[Change detection outputs]
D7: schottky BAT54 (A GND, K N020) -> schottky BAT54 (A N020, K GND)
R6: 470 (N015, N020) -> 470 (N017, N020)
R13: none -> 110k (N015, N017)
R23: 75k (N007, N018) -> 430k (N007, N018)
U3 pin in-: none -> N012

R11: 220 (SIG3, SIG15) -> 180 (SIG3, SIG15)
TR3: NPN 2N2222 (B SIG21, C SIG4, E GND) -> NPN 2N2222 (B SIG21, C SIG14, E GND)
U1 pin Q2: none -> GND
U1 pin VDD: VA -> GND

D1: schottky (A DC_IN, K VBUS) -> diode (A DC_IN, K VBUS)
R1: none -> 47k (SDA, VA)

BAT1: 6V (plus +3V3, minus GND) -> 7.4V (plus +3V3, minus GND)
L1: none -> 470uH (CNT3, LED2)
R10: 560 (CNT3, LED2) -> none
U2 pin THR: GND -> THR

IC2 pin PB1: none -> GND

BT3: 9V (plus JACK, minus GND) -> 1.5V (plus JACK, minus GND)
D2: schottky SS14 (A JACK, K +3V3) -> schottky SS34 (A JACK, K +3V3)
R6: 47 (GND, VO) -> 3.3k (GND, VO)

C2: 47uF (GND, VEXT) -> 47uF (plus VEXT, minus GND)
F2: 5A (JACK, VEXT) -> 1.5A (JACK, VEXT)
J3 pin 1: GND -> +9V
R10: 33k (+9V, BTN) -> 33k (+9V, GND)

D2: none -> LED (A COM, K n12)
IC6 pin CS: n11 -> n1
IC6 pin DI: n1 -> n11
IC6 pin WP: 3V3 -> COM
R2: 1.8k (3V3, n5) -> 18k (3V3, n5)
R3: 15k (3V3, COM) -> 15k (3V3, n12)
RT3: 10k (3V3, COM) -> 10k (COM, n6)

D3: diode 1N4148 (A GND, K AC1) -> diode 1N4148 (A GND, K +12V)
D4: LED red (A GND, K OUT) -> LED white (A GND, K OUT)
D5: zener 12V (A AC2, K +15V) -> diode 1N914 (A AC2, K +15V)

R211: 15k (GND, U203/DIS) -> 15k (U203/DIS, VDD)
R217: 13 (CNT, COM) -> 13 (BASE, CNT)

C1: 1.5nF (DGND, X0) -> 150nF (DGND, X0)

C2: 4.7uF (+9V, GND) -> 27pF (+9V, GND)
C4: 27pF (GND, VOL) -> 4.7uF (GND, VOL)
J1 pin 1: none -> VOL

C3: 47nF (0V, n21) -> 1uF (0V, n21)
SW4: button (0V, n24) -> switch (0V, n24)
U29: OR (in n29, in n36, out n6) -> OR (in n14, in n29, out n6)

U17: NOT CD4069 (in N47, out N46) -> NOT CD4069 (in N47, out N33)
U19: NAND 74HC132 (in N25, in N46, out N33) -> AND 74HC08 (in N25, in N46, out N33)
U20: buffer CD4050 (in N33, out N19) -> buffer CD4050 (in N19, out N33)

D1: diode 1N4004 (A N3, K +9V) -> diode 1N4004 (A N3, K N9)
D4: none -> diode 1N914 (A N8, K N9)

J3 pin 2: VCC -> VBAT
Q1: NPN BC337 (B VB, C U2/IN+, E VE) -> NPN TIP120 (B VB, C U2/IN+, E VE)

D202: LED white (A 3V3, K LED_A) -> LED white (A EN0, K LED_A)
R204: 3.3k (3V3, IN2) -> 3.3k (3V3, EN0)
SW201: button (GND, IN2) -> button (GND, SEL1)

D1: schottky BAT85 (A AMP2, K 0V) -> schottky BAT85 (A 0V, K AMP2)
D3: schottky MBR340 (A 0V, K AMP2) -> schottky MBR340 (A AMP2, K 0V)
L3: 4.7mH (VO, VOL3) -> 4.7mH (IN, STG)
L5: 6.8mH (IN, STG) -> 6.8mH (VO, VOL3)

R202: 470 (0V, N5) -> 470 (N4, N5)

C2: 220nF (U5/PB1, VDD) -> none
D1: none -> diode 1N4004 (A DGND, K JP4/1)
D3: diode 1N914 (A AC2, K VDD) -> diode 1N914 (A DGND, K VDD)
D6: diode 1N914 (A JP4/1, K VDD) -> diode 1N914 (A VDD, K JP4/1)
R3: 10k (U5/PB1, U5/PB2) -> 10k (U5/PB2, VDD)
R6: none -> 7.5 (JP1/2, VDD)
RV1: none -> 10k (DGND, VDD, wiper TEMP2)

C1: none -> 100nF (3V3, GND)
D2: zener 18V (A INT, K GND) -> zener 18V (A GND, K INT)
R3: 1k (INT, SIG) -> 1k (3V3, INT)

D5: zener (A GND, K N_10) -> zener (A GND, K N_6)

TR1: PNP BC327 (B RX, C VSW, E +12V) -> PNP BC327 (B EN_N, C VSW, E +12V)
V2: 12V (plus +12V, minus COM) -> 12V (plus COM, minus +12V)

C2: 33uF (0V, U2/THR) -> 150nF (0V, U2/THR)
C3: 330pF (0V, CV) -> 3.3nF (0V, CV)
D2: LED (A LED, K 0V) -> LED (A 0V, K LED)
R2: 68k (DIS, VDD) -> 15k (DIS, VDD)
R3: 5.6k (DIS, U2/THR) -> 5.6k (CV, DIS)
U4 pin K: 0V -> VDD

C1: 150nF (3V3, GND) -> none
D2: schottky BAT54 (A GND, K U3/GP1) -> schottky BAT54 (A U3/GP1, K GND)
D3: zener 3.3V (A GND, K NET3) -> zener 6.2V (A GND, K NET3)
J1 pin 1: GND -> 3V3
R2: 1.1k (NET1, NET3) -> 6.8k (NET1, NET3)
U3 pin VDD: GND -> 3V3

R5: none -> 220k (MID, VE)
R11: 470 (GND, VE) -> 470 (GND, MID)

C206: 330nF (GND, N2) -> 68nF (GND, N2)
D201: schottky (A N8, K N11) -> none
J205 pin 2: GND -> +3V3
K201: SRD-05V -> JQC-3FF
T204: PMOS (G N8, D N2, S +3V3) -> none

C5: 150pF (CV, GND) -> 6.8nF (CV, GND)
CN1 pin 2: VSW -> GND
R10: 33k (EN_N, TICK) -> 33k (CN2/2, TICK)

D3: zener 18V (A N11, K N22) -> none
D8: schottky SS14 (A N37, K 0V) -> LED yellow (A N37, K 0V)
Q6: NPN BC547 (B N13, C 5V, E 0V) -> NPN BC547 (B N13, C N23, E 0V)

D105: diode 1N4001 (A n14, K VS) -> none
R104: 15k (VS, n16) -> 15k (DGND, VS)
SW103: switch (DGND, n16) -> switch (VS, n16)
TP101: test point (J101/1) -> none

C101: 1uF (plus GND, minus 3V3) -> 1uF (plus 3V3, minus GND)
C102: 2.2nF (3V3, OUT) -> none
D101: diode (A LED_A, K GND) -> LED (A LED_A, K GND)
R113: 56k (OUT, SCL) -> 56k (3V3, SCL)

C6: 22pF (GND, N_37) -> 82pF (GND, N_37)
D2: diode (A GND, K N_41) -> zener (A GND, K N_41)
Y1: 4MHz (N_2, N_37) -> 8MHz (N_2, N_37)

**Task prompt:**
Write out each entry again, leaving every word as it is.

**Result for this exercise:**
D7: schottky BAT54 (A GND, K N020) -> schottky BAT54 (A N020, K GND)
R6: 470 (N015, N020) -> 470 (N017, N020)
R13: none -> 110k (N015, N017)
R23: 75k (N007, N018) -> 430k (N007, N018)
U3 pin in-: none -> N012

R11: 220 (SIG3, SIG15) -> 180 (SIG3, SIG15)
TR3: NPN 2N2222 (B SIG21, C SIG4, E GND) -> NPN 2N2222 (B SIG21, C SIG14, E GND)
U1 pin Q2: none -> GND
U1 pin VDD: VA -> GND

D1: schottky (A DC_IN, K VBUS) -> diode (A DC_IN, K VBUS)
R1: none -> 47k (SDA, VA)

BAT1: 6V (plus +3V3, minus GND) -> 7.4V (plus +3V3, minus GND)
L1: none -> 470uH (CNT3, LED2)
R10: 560 (CNT3, LED2) -> none
U2 pin THR: GND -> THR

IC2 pin PB1: none -> GND

BT3: 9V (plus JACK, minus GND) -> 1.5V (plus JACK, minus GND)
D2: schottky SS14 (A JACK, K +3V3) -> schottky SS34 (A JACK, K +3V3)
R6: 47 (GND, VO) -> 3.3k (GND, VO)

C2: 47uF (GND, VEXT) -> 47uF (plus VEXT, minus GND)
F2: 5A (JACK, VEXT) -> 1.5A (JACK, VEXT)
J3 pin 1: GND -> +9V
R10: 33k (+9V, BTN) -> 33k (+9V, GND)

D2: none -> LED (A COM, K n12)
IC6 pin CS: n11 -> n1
IC6 pin DI: n1 -> n11
IC6 pin WP: 3V3 -> COM
R2: 1.8k (3V3, n5) -> 18k (3V3, n5)
R3: 15k (3V3, COM) -> 15k (3V3, n12)
RT3: 10k (3V3, COM) -> 10k (COM, n6)

D3: diode 1N4148 (A GND, K AC1) -> diode 1N4148 (A GND, K +12V)
D4: LED red (A GND, K OUT) -> LED white (A GND, K OUT)
D5: zener 12V (A AC2, K +15V) -> diode 1N914 (A AC2, K +15V)

R211: 15k (GND, U203/DIS) -> 15k (U203/DIS, VDD)
R217: 13 (CNT, COM) -> 13 (BASE, CNT)

C1: 1.5nF (DGND, X0) -> 150nF (DGND, X0)

C2: 4.7uF (+9V, GND) -> 27pF (+9V, GND)
C4: 27pF (GND, VOL) -> 4.7uF (GND, VOL)
J1 pin 1: none -> VOL

C3: 47nF (0V, n21) -> 1uF (0V, n21)
SW4: button (0V, n24) -> switch (0V, n24)
U29: OR (in n29, in n36, out n6) -> OR (in n14, in n29, out n6)

U17: NOT CD4069 (in N47, out N46) -> NOT CD4069 (in N47, out N33)
U19: NAND 74HC132 (in N25, in N46, out N33) -> AND 74HC08 (in N25, in N46, out N33)
U20: buffer CD4050 (in N33, out N19) -> buffer CD4050 (in N19, out N33)

D1: diode 1N4004 (A N3, K +9V) -> diode 1N4004 (A N3, K N9)
D4: none -> diode 1N914 (A N8, K N9)

J3 pin 2: VCC -> VBAT
Q1: NPN BC337 (B VB, C U2/IN+, E VE) -> NPN TIP120 (B VB, C U2/IN+, E VE)

D202: LED white (A 3V3, K LED_A) -> LED white (A EN0, K LED_A)
R204: 3.3k (3V3, IN2) -> 3.3k (3V3, EN0)
SW201: button (GND, IN2) -> button (GND, SEL1)

D1: schottky BAT85 (A AMP2, K 0V) -> schottky BAT85 (A 0V, K AMP2)
D3: schottky MBR340 (A 0V, K AMP2) -> schottky MBR340 (A AMP2, K 0V)
L3: 4.7mH (VO, VOL3) -> 4.7mH (IN, STG)
L5: 6.8mH (IN, STG) -> 6.8mH (VO, VOL3)

R202: 470 (0V, N5) -> 470 (N4, N5)

C2: 220nF (U5/PB1, VDD) -> none
D1: none -> diode 1N4004 (A DGND, K JP4/1)
D3: diode 1N914 (A AC2, K VDD) -> diode 1N914 (A DGND, K VDD)
D6: diode 1N914 (A JP4/1, K VDD) -> diode 1N914 (A VDD, K JP4/1)
R3: 10k (U5/PB1, U5/PB2) -> 10k (U5/PB2, VDD)
R6: none -> 7.5 (JP1/2, VDD)
RV1: none -> 10k (DGND, VDD, wiper TEMP2)

C1: none -> 100nF (3V3, GND)
D2: zener 18V (A INT, K GND) -> zener 18V (A GND, K INT)
R3: 1k (INT, SIG) -> 1k (3V3, INT)

D5: zener (A GND, K N_10) -> zener (A GND, K N_6)

TR1: PNP BC327 (B RX, C VSW, E +12V) -> PNP BC327 (B EN_N, C VSW, E +12V)
V2: 12V (plus +12V, minus COM) -> 12V (plus COM, minus +12V)

C2: 33uF (0V, U2/THR) -> 150nF (0V, U2/THR)
C3: 330pF (0V, CV) -> 3.3nF (0V, CV)
D2: LED (A LED, K 0V) -> LED (A 0V, K LED)
R2: 68k (DIS, VDD) -> 15k (DIS, VDD)
R3: 5.6k (DIS, U2/THR) -> 5.6k (CV, DIS)
U4 pin K: 0V -> VDD

C1: 150nF (3V3, GND) -> none
D2: schottky BAT54 (A GND, K U3/GP1) -> schottky BAT54 (A U3/GP1, K GND)
D3: zener 3.3V (A GND, K NET3) -> zener 6.2V (A GND, K NET3)
J1 pin 1: GND -> 3V3
R2: 1.1k (NET1, NET3) -> 6.8k (NET1, NET3)
U3 pin VDD: GND -> 3V3

R5: none -> 220k (MID, VE)
R11: 470 (GND, VE) -> 470 (GND, MID)

C206: 330nF (GND, N2) -> 68nF (GND, N2)
D201: schottky (A N8, K N11) -> none
J205 pin 2: GND -> +3V3
K201: SRD-05V -> JQC-3FF
T204: PMOS (G N8, D N2, S +3V3) -> none

C5: 150pF (CV, GND) -> 6.8nF (CV, GND)
CN1 pin 2: VSW -> GND
R10: 33k (EN_N, TICK) -> 33k (CN2/2, TICK)

D3: zener 18V (A N11, K N22) -> none
D8: schottky SS14 (A N37, K 0V) -> LED yellow (A N37, K 0V)
Q6: NPN BC547 (B N13, C 5V, E 0V) -> NPN BC547 (B N13, C N23, E 0V)

D105: diode 1N4001 (A n14, K VS) -> none
R104: 15k (VS, n16) -> 15k (DGND, VS)
SW103: switch (DGND, n16) -> switch (VS, n16)
TP101: test point (J101/1) -> none

C101: 1uF (plus GND, minus 3V3) -> 1uF (plus 3V3, minus GND)
C102: 2.2nF (3V3, OUT) -> none
D101: diode (A LED_A, K GND) -> LED (A LED_A, K GND)
R113: 56k (OUT, SCL) -> 56k (3V3, SCL)

C6: 22pF (GND, N_37) -> 82pF (GND, N_37)
D2: diode (A GND, K N_41) -> zener (A GND, K N_41)
Y1: 4MHz (N_2, N_37) -> 8MHz (N_2, N_37)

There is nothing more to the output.